**Change detection data:**
----
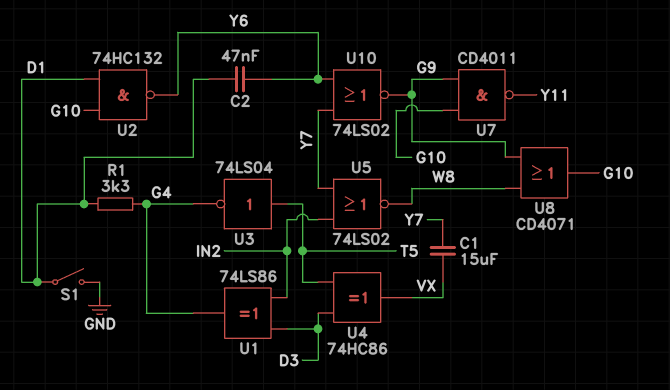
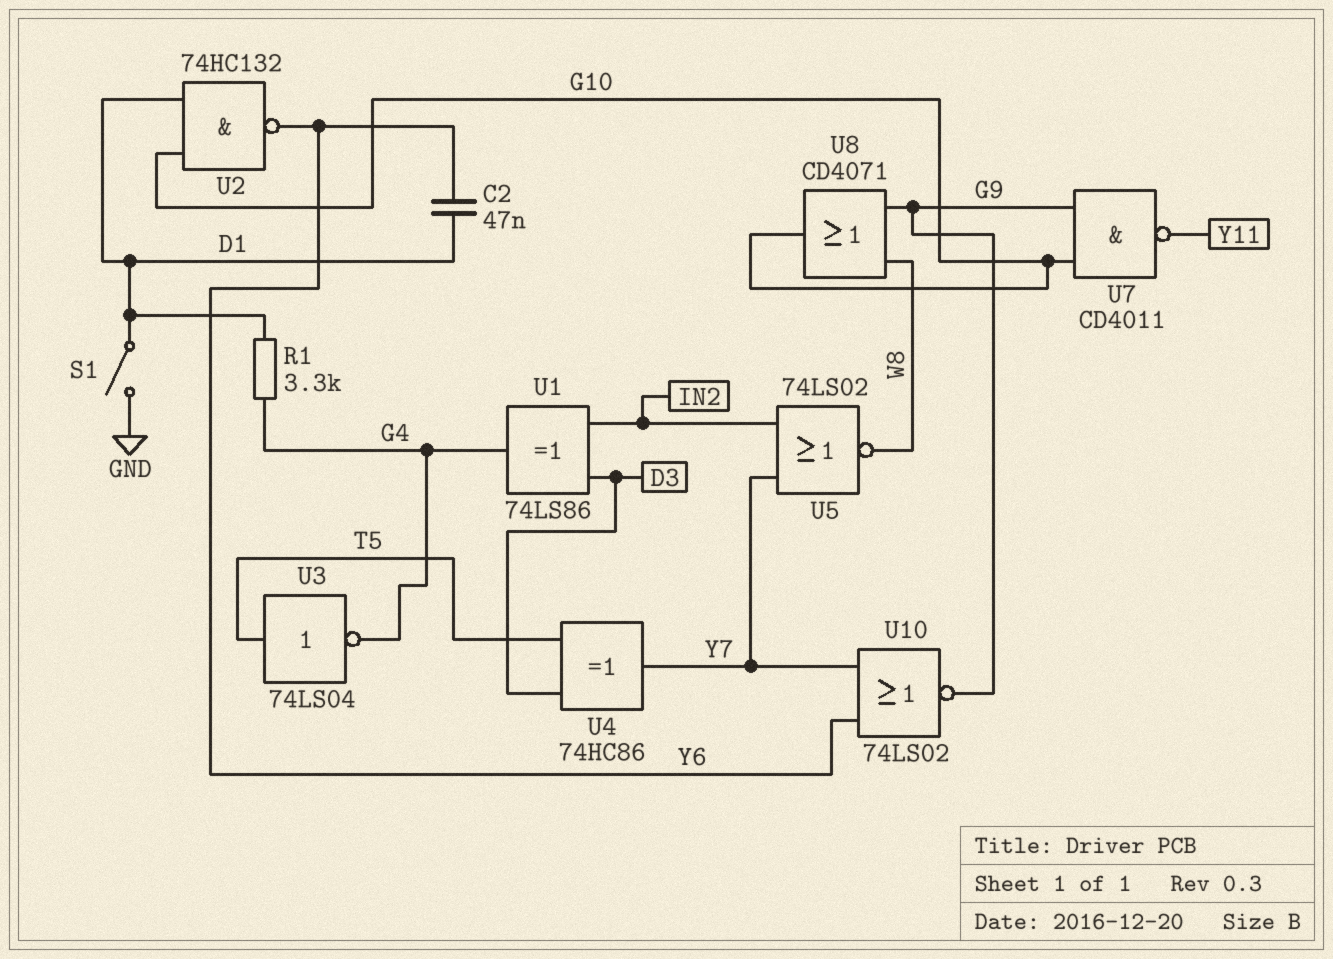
C1: 15uF (VX, Y7) -> none
U4: XOR 74HC86 (in D3, in T5, out VX) -> XOR 74HC86 (in D3, in T5, out Y7)

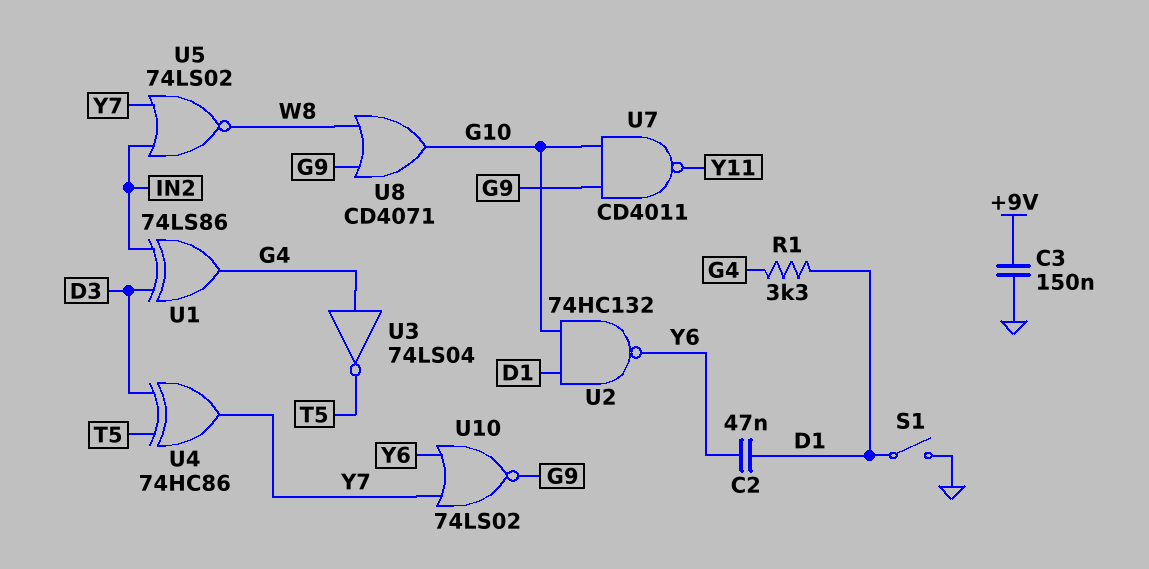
C3: none -> 150nF (+9V, GND)
U3: NOT 74LS04 (in T5, out G4) -> NOT 74LS04 (in G4, out T5)

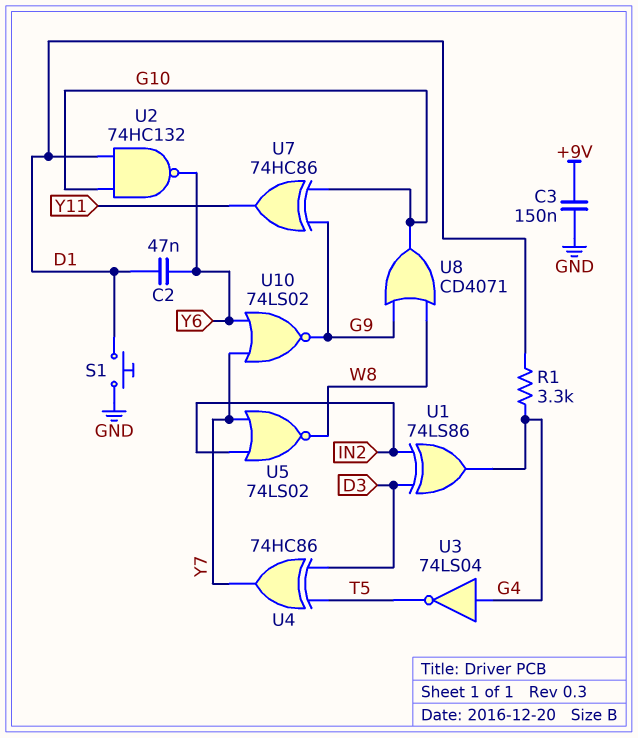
S1: switch (D1, GND) -> button (D1, GND)
U7: NAND CD4011 (in G9, in G10, out Y11) -> XOR 74HC86 (in G9, in G10, out Y11)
----
**Problem statement:** Skip the pictures, then return the rest of the data exactly.

**Result for this exercise:**
C1: 15uF (VX, Y7) -> none
U4: XOR 74HC86 (in D3, in T5, out VX) -> XOR 74HC86 (in D3, in T5, out Y7)

C3: none -> 150nF (+9V, GND)
U3: NOT 74LS04 (in T5, out G4) -> NOT 74LS04 (in G4, out T5)

S1: switch (D1, GND) -> button (D1, GND)
U7: NAND CD4011 (in G9, in G10, out Y11) -> XOR 74HC86 (in G9, in G10, out Y11)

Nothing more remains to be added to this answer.